Instructions for the task →
Here is a listing. Write it all out again exactly, but not its pictures.

Supplied data →
****************

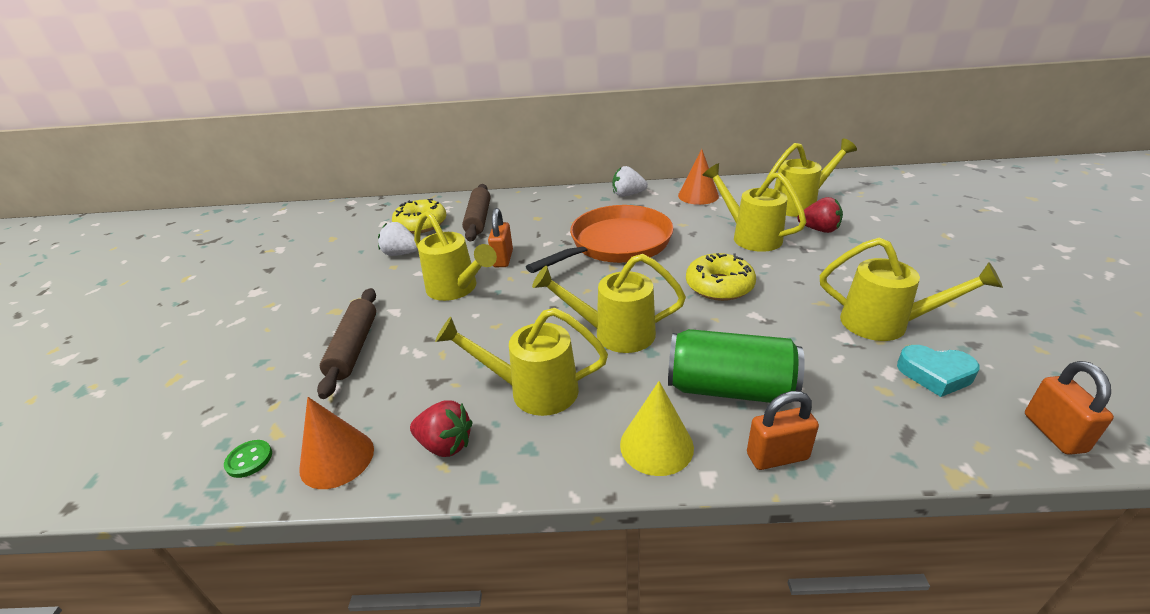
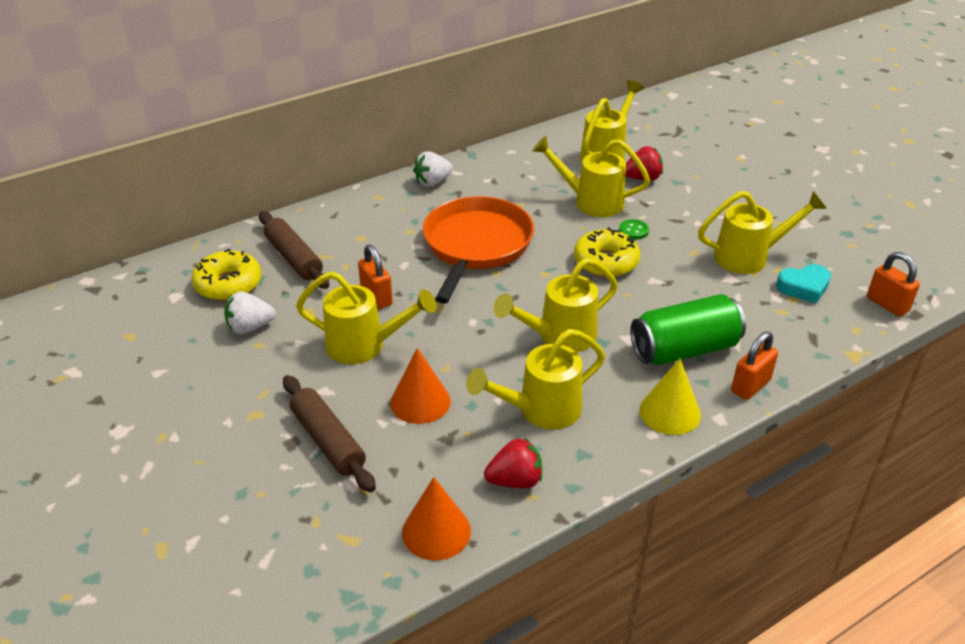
camera: 35 degrees left, 5 degrees up
(249, 460) = (356, 569): green button -> green button (633, 230)
(698, 195) = (505, 165): orange cone -> orange cone (420, 401)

****************

Solution to this problem →
camera: 35 degrees left, 5 degrees up
(249, 460) = (356, 569): green button -> green button (633, 230)
(698, 195) = (505, 165): orange cone -> orange cone (420, 401)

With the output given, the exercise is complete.